### [Task objective]
Find every line in the records below that contains the word "LEDK", and copy each such line.

### [Records for processing]
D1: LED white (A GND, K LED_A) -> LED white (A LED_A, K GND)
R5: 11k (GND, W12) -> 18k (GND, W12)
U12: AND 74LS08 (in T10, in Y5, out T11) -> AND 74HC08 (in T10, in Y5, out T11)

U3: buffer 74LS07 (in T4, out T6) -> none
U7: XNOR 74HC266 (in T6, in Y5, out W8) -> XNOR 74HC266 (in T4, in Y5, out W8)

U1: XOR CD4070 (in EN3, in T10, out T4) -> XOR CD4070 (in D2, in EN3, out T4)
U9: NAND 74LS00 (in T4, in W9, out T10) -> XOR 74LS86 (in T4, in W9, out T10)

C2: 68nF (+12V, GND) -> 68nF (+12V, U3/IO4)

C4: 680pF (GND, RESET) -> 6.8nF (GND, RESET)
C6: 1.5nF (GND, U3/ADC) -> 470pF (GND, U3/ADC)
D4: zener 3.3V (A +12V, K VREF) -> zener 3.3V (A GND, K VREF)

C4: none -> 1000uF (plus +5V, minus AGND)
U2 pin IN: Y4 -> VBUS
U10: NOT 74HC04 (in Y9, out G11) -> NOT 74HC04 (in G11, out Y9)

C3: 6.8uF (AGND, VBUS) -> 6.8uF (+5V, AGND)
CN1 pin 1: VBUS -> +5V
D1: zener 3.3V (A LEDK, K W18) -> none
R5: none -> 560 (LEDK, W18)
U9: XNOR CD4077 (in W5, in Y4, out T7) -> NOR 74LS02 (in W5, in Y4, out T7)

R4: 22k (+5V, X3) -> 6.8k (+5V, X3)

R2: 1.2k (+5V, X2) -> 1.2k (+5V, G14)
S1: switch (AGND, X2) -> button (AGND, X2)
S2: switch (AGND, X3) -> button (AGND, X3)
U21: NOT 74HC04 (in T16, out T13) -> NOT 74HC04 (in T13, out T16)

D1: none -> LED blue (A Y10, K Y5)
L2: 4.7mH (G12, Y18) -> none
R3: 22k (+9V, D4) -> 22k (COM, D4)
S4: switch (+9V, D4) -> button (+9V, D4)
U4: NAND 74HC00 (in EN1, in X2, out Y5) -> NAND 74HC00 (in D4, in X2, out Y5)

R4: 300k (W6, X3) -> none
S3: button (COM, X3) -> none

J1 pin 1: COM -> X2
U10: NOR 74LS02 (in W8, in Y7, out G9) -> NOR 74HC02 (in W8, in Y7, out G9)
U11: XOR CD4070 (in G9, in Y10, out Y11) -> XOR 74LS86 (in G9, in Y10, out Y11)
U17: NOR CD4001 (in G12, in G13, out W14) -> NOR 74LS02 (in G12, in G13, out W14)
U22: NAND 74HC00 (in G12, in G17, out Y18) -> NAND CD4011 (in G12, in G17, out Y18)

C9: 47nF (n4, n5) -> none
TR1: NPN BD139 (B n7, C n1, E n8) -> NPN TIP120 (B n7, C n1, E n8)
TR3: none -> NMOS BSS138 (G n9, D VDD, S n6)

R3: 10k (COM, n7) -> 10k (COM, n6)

### [Answer for this exercise]
D1: zener 3.3V (A LEDK, K W18) -> none
R5: none -> 560 (LEDK, W18)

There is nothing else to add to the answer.